Exercise task: Update the records from the beginning through the line holding "Locate the cell", inclusive, replacing "coordinate" with "position" and leaving everything else unchanged. Omit the pictures from your answer.

Provided entries:
%%

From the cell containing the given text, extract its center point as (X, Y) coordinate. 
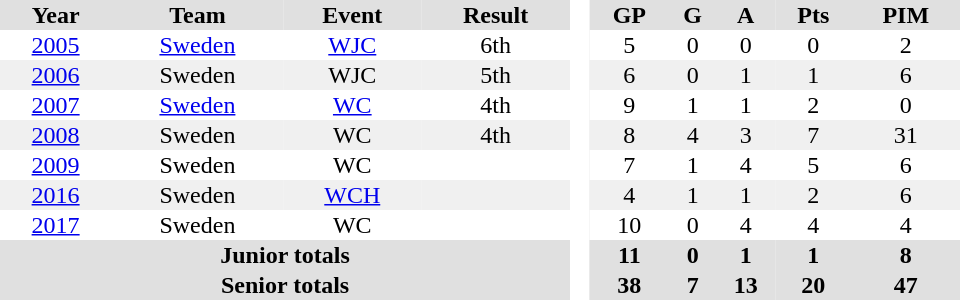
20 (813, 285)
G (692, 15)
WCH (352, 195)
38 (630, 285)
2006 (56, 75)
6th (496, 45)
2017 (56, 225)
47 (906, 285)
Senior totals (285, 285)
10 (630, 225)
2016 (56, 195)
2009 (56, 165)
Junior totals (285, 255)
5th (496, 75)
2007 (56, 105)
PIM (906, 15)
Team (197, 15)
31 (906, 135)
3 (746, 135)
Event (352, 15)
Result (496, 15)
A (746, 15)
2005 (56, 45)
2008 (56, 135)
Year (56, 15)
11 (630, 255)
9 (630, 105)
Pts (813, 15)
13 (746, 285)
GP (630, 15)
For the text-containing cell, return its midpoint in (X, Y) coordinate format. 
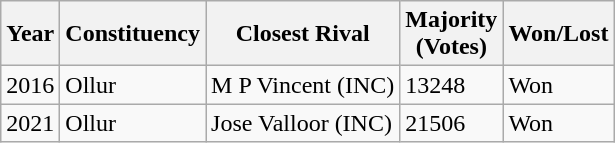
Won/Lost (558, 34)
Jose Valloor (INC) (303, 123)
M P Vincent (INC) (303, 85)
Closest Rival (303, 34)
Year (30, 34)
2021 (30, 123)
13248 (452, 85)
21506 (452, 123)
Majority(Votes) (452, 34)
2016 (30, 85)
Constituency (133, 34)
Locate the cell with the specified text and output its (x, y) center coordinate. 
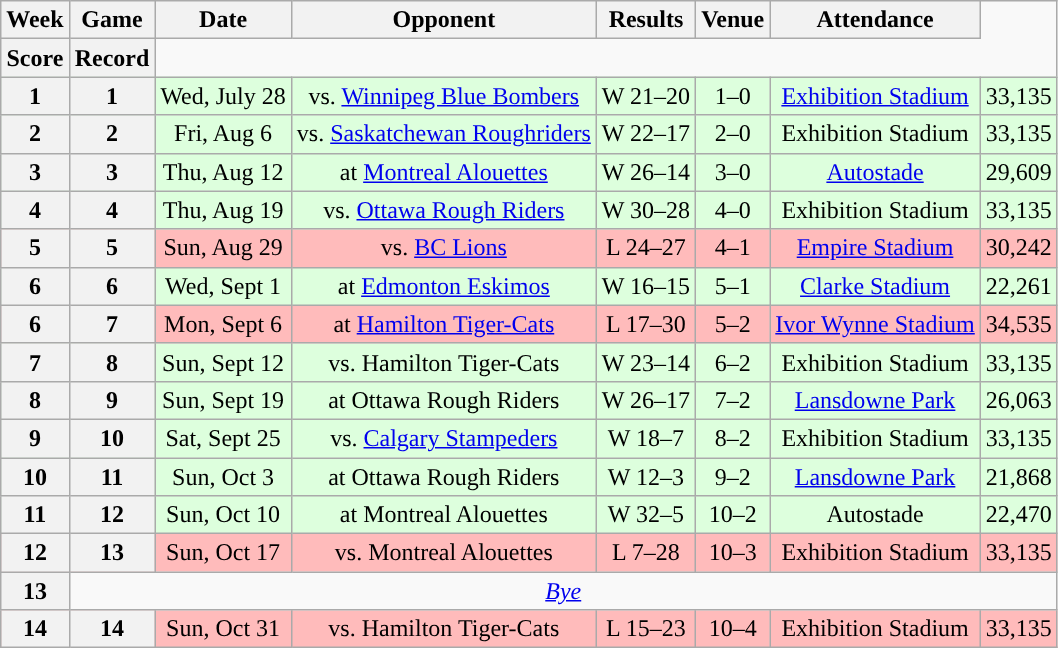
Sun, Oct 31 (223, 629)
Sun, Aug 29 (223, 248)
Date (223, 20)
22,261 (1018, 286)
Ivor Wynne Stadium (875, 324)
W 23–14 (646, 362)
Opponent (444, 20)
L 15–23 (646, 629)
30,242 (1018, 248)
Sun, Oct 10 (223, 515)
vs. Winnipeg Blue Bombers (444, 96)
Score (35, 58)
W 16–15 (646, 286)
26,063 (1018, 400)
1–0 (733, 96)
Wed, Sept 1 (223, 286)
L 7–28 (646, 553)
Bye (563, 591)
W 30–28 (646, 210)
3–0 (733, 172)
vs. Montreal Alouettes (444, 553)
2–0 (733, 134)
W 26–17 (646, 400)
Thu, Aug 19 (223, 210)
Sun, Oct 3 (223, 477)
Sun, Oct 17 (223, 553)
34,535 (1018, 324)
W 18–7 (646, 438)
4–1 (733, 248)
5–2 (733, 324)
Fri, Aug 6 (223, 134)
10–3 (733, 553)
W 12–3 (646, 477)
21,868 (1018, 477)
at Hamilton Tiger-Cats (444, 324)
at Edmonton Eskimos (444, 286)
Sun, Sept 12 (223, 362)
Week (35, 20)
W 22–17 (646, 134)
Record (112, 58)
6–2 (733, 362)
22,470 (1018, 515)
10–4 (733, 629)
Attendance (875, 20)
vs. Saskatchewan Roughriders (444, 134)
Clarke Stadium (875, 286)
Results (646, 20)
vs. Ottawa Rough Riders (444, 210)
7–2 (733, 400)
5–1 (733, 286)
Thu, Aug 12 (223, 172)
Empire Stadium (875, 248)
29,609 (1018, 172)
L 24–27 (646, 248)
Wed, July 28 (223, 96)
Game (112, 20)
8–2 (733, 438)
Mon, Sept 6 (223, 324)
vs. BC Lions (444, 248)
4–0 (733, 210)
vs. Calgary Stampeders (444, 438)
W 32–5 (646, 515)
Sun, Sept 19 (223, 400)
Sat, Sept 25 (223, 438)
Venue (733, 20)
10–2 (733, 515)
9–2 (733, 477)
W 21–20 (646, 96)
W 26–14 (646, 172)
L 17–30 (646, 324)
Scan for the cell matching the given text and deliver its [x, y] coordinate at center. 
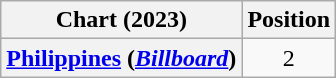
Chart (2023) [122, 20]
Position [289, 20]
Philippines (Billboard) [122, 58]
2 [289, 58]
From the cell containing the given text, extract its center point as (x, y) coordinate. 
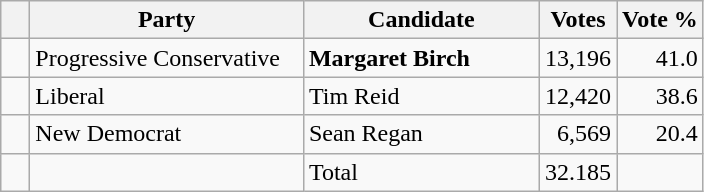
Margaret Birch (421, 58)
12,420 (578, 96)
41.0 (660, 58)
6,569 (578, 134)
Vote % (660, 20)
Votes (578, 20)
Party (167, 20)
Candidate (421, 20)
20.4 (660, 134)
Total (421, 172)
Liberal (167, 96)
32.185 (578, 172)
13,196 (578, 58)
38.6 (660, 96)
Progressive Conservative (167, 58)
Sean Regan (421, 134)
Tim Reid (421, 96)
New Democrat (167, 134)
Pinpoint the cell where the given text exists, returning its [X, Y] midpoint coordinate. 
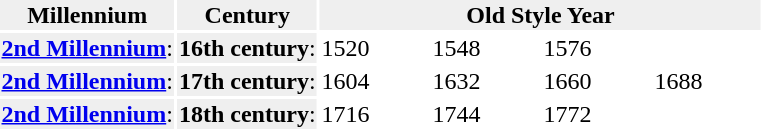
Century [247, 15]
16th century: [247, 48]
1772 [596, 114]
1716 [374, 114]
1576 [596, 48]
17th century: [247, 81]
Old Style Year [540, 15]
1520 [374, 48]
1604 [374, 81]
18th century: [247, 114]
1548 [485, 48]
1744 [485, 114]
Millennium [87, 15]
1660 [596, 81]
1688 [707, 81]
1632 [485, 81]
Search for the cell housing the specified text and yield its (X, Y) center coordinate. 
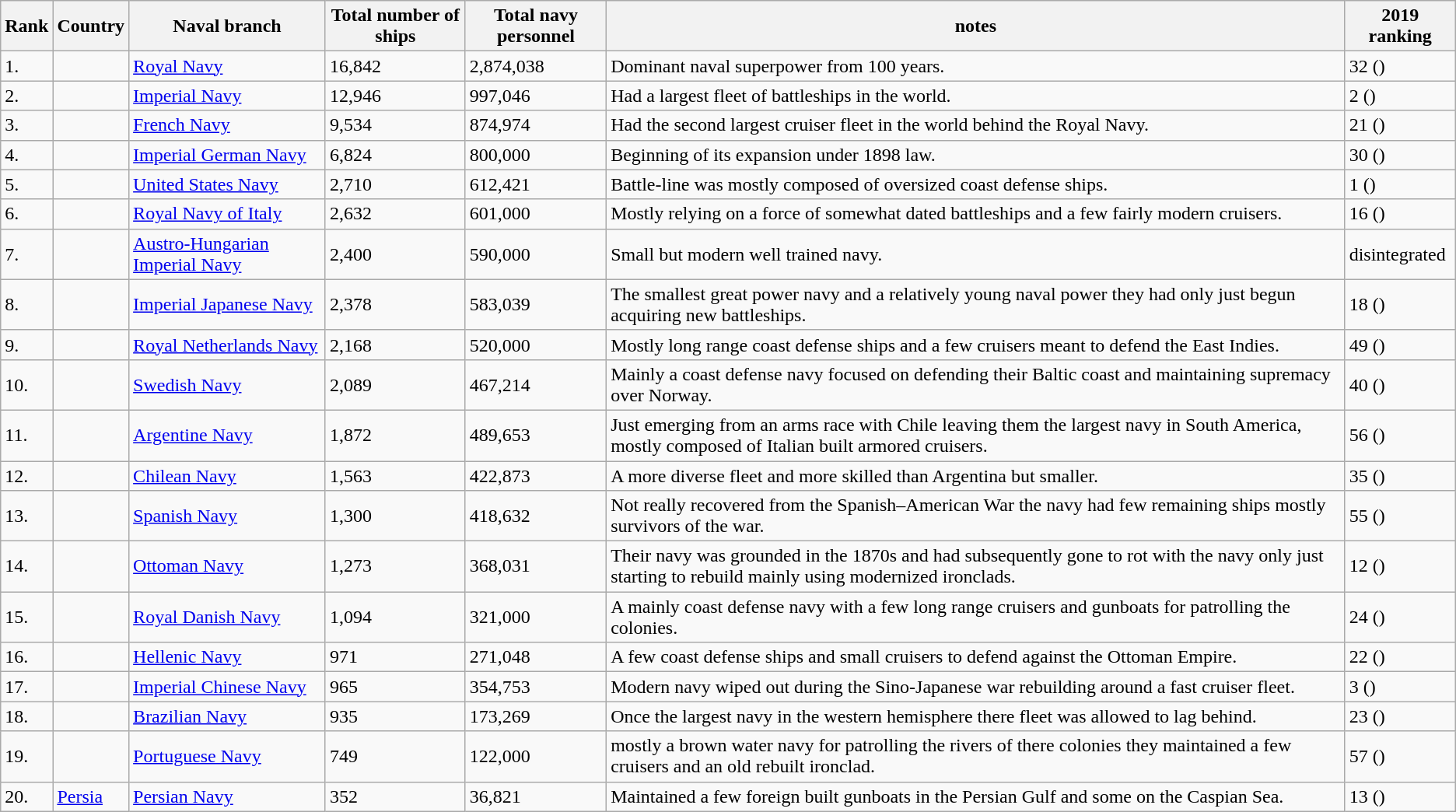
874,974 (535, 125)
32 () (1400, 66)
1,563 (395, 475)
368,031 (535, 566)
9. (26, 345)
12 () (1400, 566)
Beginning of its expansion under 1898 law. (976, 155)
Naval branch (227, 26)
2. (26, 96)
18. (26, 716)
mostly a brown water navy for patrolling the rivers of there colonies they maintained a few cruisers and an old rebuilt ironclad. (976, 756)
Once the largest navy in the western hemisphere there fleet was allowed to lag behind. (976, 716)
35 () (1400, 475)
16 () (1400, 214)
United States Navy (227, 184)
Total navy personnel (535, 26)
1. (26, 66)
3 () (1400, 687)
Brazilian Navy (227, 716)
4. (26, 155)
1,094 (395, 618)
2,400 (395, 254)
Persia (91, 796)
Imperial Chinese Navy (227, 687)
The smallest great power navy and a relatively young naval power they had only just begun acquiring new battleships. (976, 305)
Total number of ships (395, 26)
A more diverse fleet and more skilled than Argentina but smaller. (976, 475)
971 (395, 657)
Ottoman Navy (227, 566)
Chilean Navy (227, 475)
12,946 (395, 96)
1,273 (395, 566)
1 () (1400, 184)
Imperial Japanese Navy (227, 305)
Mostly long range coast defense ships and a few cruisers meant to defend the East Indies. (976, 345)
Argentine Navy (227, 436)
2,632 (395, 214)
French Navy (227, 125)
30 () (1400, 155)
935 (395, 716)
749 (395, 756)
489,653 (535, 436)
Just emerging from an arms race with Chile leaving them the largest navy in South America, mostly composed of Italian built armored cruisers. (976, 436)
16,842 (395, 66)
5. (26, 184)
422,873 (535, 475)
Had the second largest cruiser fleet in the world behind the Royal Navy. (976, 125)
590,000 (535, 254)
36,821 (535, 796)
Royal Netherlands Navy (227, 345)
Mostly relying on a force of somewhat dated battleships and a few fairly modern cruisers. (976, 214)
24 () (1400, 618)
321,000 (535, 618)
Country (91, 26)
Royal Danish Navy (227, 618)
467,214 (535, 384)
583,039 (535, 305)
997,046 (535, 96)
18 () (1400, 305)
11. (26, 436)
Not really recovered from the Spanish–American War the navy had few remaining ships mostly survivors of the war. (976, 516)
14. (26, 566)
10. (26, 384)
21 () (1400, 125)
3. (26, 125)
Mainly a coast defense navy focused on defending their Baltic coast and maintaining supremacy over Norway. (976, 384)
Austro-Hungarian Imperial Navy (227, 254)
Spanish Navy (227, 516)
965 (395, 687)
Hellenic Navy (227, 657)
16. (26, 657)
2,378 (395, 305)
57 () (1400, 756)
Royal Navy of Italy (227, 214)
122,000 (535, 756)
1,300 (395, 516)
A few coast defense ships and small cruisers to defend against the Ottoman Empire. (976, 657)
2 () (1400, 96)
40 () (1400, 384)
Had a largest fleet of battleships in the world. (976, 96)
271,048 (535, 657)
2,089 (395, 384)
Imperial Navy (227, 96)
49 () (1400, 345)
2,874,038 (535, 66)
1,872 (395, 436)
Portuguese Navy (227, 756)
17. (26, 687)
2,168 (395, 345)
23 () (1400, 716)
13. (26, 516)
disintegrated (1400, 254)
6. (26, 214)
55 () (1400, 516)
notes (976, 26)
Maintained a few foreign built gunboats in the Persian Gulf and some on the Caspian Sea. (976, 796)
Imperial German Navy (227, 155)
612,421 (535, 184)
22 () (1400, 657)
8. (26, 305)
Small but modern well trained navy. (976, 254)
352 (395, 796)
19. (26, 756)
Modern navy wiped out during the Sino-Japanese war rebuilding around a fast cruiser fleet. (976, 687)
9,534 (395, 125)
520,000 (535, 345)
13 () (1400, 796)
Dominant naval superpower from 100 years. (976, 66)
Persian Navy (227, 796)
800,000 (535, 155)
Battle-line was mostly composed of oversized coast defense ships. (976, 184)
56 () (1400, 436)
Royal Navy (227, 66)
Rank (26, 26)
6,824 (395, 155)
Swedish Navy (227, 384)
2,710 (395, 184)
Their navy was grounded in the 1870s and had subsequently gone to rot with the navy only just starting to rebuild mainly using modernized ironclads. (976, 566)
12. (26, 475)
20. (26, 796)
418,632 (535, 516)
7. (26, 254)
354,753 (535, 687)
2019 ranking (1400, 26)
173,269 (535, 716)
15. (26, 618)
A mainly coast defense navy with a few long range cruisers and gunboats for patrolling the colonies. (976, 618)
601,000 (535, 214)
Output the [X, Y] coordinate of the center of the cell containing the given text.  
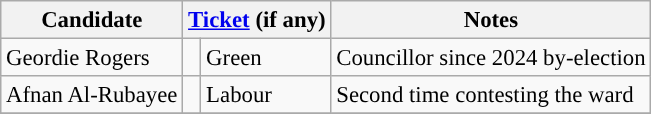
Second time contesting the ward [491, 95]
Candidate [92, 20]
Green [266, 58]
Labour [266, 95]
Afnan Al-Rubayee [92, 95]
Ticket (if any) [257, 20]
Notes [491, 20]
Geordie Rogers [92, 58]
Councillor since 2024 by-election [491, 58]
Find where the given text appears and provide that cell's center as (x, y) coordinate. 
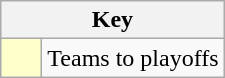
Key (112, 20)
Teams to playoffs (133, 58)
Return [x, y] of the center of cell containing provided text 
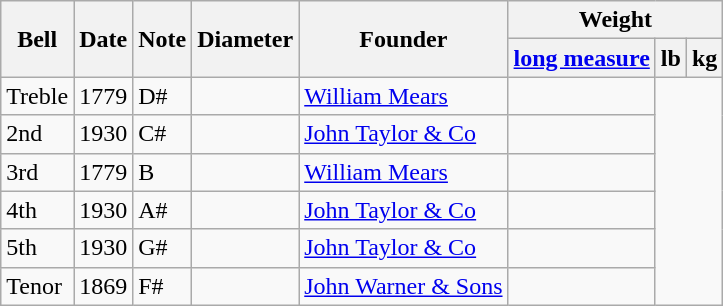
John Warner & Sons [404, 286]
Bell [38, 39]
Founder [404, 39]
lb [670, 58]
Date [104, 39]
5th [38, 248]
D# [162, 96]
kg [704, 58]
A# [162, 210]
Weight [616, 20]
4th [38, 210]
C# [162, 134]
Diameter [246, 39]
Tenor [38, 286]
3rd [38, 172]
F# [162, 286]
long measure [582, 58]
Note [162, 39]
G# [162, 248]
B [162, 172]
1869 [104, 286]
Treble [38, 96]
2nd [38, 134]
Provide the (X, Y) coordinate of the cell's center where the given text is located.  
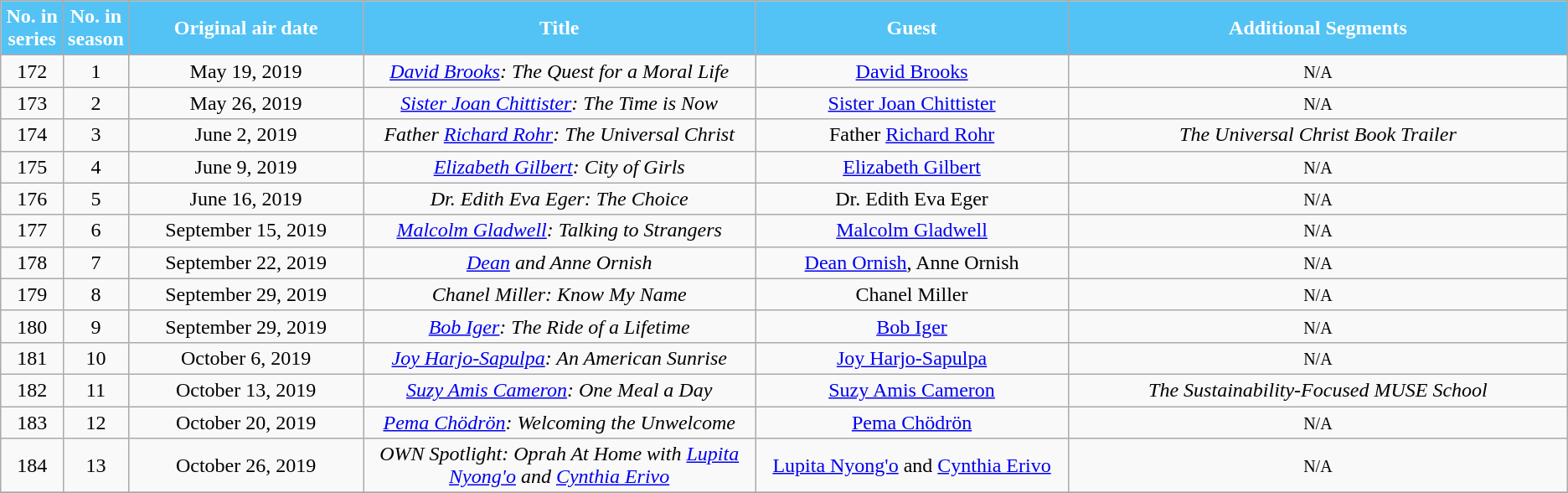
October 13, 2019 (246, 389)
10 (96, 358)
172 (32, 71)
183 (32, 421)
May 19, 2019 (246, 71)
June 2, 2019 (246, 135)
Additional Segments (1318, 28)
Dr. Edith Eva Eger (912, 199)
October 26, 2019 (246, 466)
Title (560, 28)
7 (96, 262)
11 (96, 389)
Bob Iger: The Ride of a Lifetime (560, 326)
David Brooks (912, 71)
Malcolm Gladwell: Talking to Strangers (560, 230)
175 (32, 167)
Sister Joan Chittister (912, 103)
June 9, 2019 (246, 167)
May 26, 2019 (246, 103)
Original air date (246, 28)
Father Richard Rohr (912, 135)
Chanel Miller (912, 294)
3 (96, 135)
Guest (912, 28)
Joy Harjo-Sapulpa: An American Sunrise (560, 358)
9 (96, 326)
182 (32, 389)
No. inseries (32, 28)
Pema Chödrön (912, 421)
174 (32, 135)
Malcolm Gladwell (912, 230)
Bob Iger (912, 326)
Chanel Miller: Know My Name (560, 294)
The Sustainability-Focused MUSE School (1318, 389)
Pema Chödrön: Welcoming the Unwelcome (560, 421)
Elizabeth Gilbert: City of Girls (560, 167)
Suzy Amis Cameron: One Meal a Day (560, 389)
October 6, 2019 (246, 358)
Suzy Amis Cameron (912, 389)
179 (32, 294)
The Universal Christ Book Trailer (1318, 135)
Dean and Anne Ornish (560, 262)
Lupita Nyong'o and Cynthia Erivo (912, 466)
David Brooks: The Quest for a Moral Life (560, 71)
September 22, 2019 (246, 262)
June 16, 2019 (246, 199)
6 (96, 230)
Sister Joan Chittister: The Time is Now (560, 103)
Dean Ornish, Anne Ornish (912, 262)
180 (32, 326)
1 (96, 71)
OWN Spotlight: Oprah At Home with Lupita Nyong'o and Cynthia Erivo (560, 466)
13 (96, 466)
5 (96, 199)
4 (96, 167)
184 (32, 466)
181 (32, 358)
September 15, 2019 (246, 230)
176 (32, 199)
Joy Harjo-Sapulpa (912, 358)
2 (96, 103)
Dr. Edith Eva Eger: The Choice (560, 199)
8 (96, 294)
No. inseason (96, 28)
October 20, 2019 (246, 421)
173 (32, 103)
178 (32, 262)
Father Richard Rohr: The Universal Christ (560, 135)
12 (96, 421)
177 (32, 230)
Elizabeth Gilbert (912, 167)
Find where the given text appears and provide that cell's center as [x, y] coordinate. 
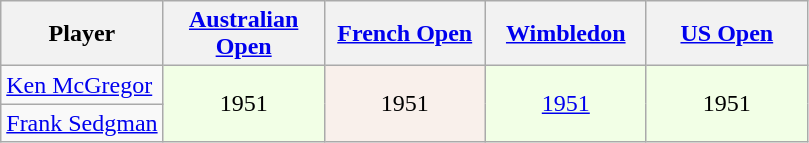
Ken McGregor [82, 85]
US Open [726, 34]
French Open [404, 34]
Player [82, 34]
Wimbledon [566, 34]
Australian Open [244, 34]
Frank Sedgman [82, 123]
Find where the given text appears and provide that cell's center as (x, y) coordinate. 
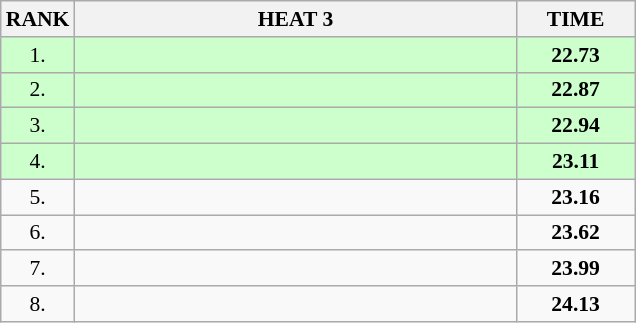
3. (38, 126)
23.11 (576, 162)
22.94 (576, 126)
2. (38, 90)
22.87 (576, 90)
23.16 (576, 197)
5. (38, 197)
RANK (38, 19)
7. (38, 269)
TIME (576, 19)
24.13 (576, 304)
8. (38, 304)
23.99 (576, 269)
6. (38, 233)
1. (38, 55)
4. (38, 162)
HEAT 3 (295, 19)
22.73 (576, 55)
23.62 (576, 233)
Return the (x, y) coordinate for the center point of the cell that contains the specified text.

%%

Problem solution:
From the cell containing the given text, extract its center point as (X, Y) position. 
20 (813, 285)
G (692, 15)
WCH (352, 195)
38 (630, 285)
2006 (56, 75)
6th (496, 45)
2017 (56, 225)
47 (906, 285)
Senior totals (285, 285)
10 (630, 225)
2016 (56, 195)
2009 (56, 165)
Junior totals (285, 255)
5th (496, 75)
2007 (56, 105)
PIM (906, 15)
Team (197, 15)
31 (906, 135)
3 (746, 135)
Event (352, 15)
Result (496, 15)
A (746, 15)
2005 (56, 45)
2008 (56, 135)
Year (56, 15)
11 (630, 255)
9 (630, 105)
Pts (813, 15)
13 (746, 285)
GP (630, 15)
For the text-containing cell, return its midpoint in (X, Y) position format. 
Won/Lost (558, 34)
Jose Valloor (INC) (303, 123)
M P Vincent (INC) (303, 85)
Closest Rival (303, 34)
Year (30, 34)
2021 (30, 123)
13248 (452, 85)
21506 (452, 123)
Majority(Votes) (452, 34)
2016 (30, 85)
Constituency (133, 34)
Locate the cell with the specified text and output its (x, y) center position. 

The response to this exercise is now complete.